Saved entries

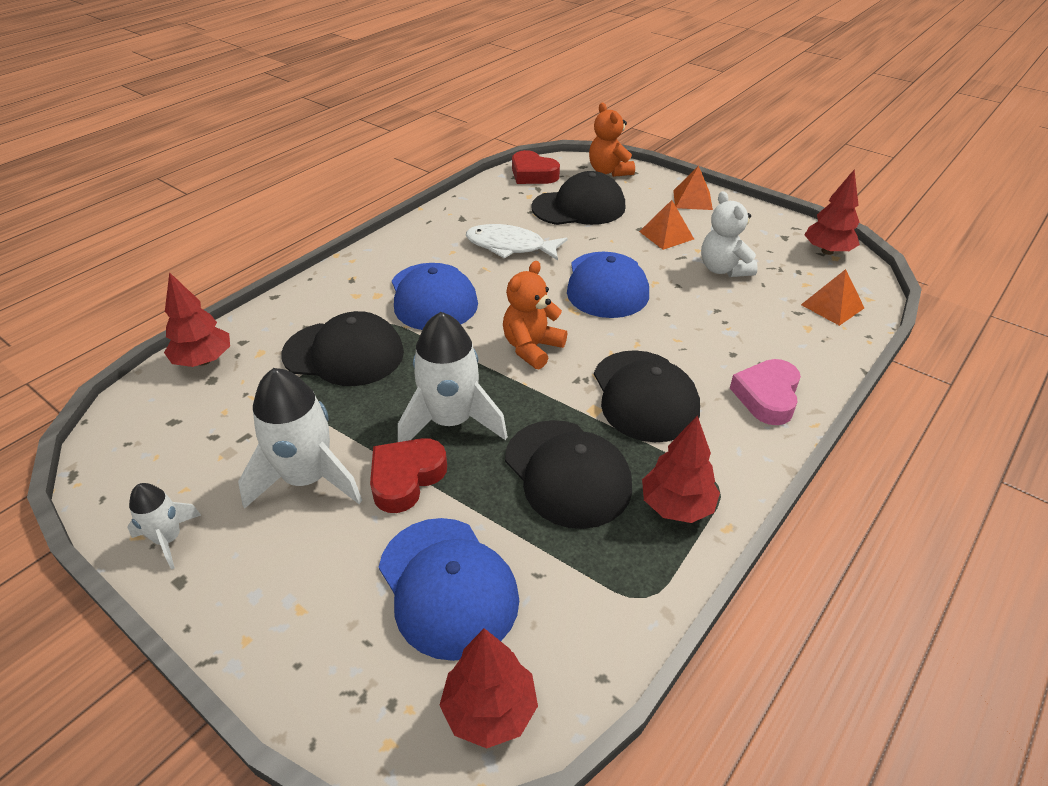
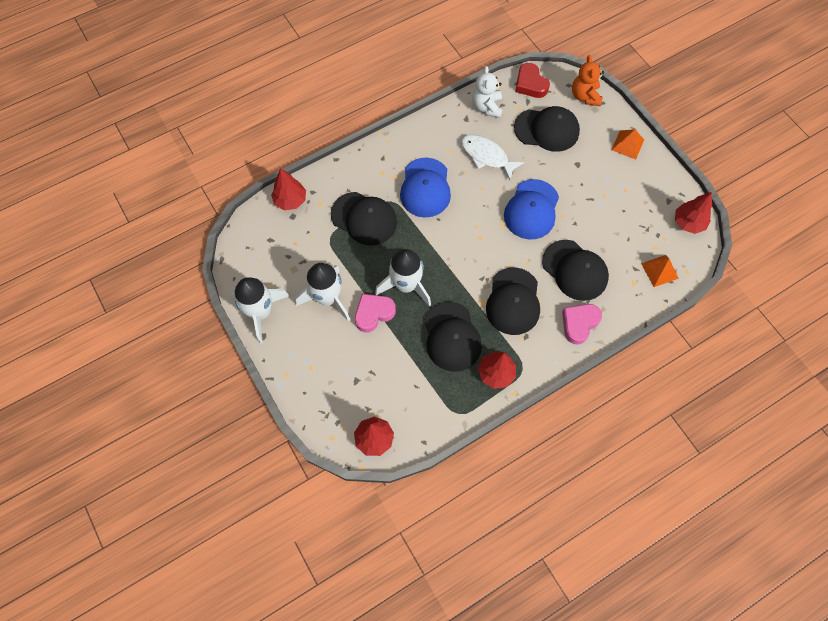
camera: 20 degrees right, 25 degrees up
white rocket [127,483,201,569] -> white rocket [230,277,289,343], size x1.85
red heart [370,438,447,513] -> pink heart [355,294,396,332]
blue cap [379,518,519,661] -> none
orange teddy bear [503,261,567,369] -> none
orange pyramid [639,200,694,250] -> none
white teddy bear [701,191,758,277] -> white teddy bear moved to [472,66,503,118]
none -> black cap [542,240,609,301]

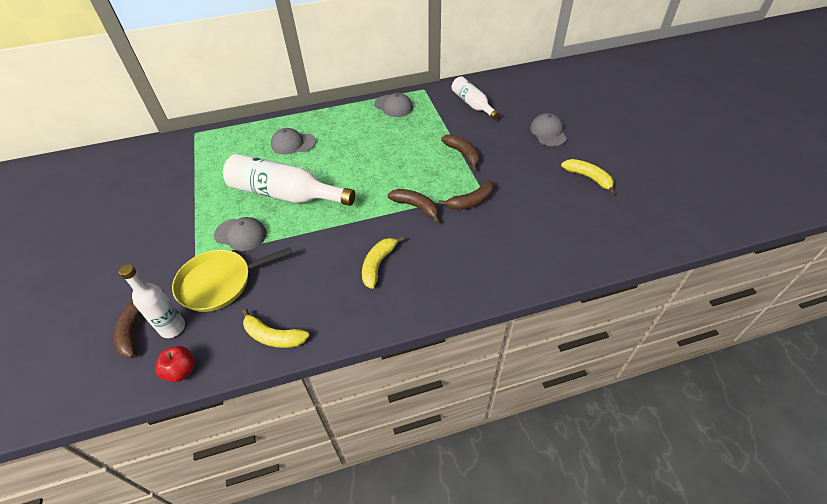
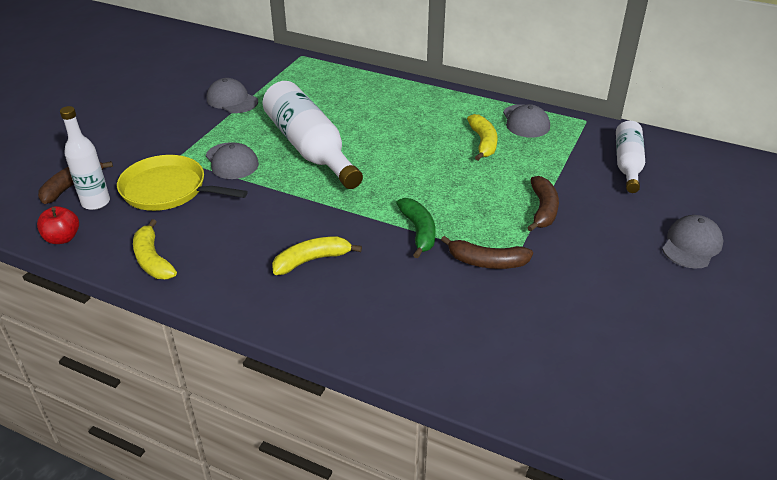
camera: 40 degrees right, 10 degrees down
grey cap [271,128,316,155] -> grey cap moved to [207,78,258,113]
brown banana [387,189,440,224] -> green banana [396,198,436,258]
yellow banana [561,159,616,194] -> yellow banana moved to [467,114,498,161]

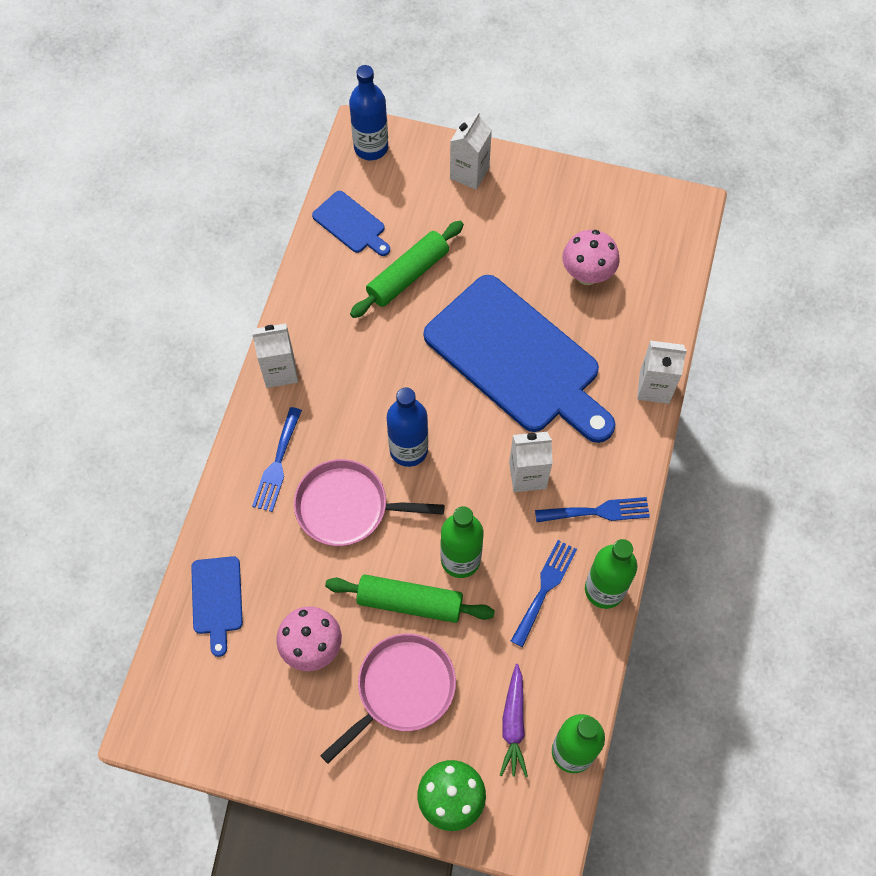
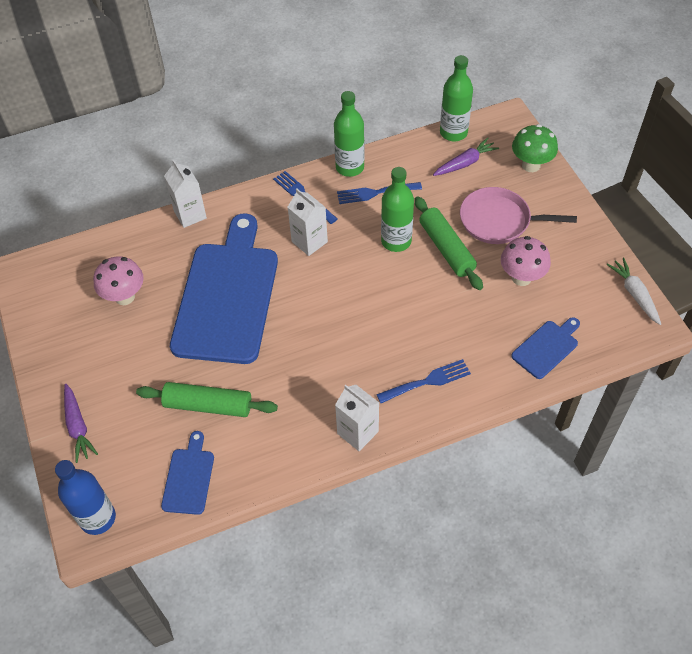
camera: 125 degrees left, 10 degrees down
pink pan [294,459,444,546] -> none
blue bottle [387,388,428,467] -> none
white carton [450,112,492,190] -> purple carrot [64,384,98,463]
none -> white carrot [606,258,661,325]

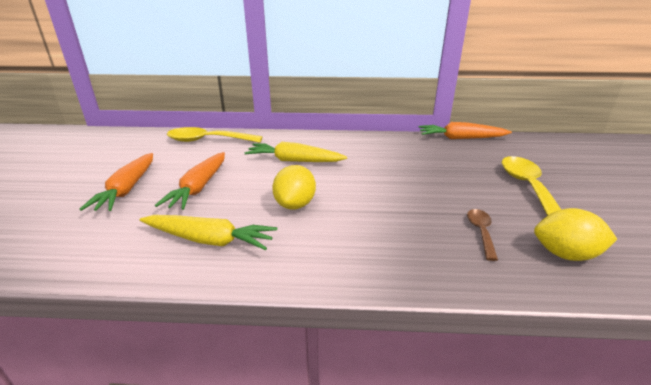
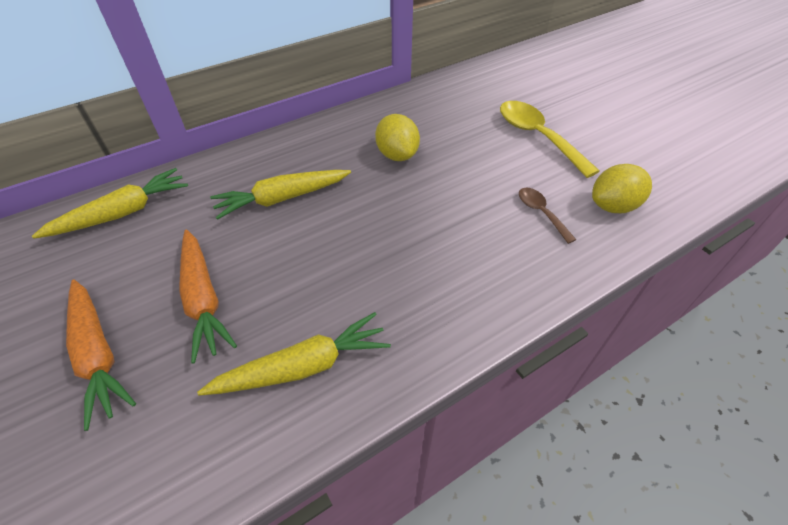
camera: 35 degrees left, 20 degrees up
yellow spoon [167,127,262,143] -> yellow carrot [32,168,188,239]
yellow lemon [272,165,316,210] -> yellow lemon moved to [375,114,420,161]
orange carrot [418,122,512,139] -> none

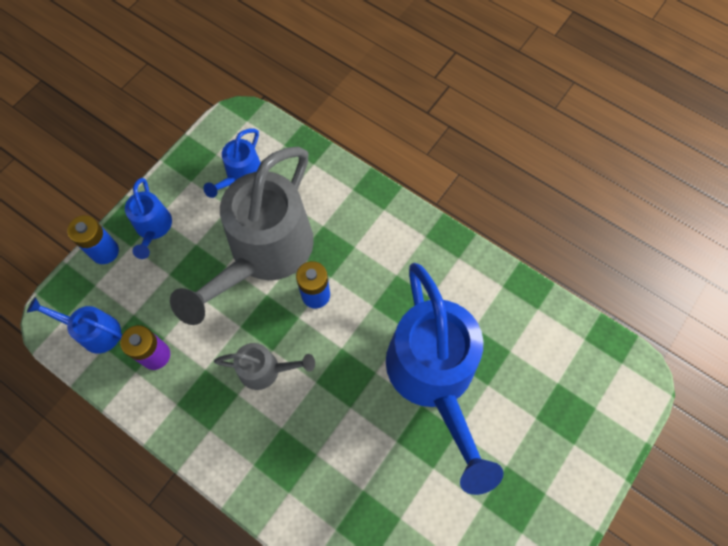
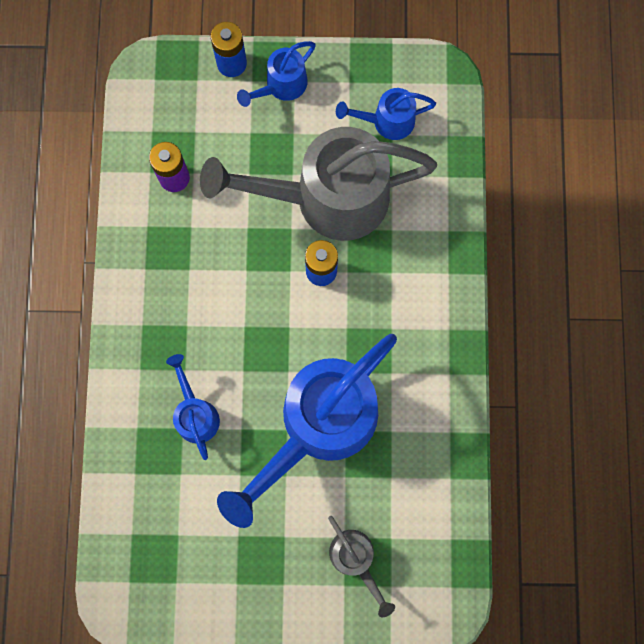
camera: 55 degrees right, 10 degrees up
blue watering can [27,297,123,354] -> blue watering can moved to [166,354,220,460]
grey watering can [214,343,315,390] -> grey watering can moved to [328,516,395,617]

Assignment >>
The lines to copy are those in the records above containing the word "white".

Answer section >>
white rocket [127,483,201,569] -> white rocket [230,277,289,343], size x1.85
white teddy bear [701,191,758,277] -> white teddy bear moved to [472,66,503,118]
white carton [450,112,492,190] -> purple carrot [64,384,98,463]
none -> white carrot [606,258,661,325]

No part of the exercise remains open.